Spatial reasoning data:
· · · · ·

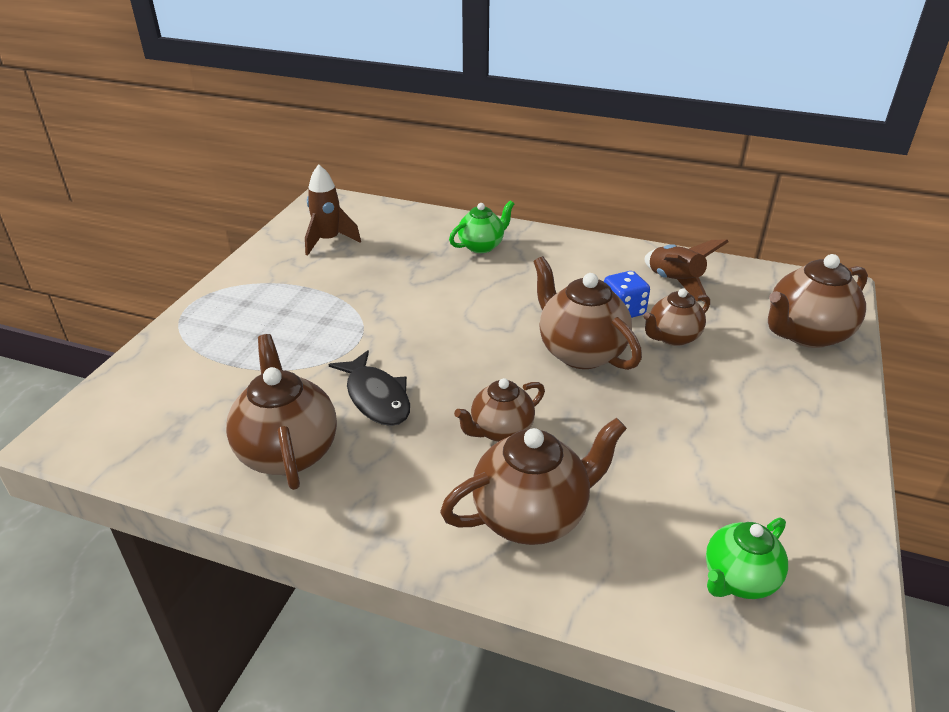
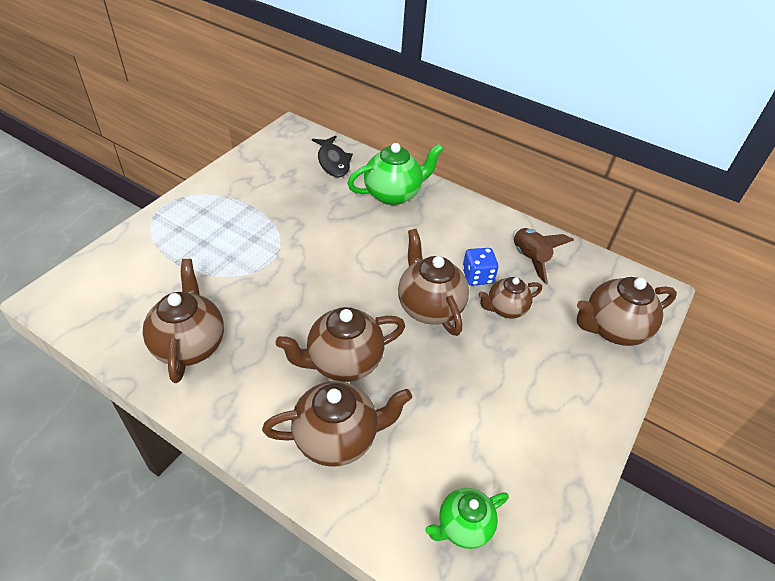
camera: 10 degrees right, 10 degrees up
(328, 241) = (281, 167): brown rocket -> none
(376, 397) = (266, 313): black fish -> black fish (333, 162)
(482, 246) = (393, 194): green teapot -> green teapot, size x1.60
(500, 431) = (343, 362): brown teapot -> brown teapot, size x1.60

· · · · ·

• _Task to complete_:
Give every entry back unchanged, with no pictures.

• _The answer_:
camera: 10 degrees right, 10 degrees up
(328, 241) = (281, 167): brown rocket -> none
(376, 397) = (266, 313): black fish -> black fish (333, 162)
(482, 246) = (393, 194): green teapot -> green teapot, size x1.60
(500, 431) = (343, 362): brown teapot -> brown teapot, size x1.60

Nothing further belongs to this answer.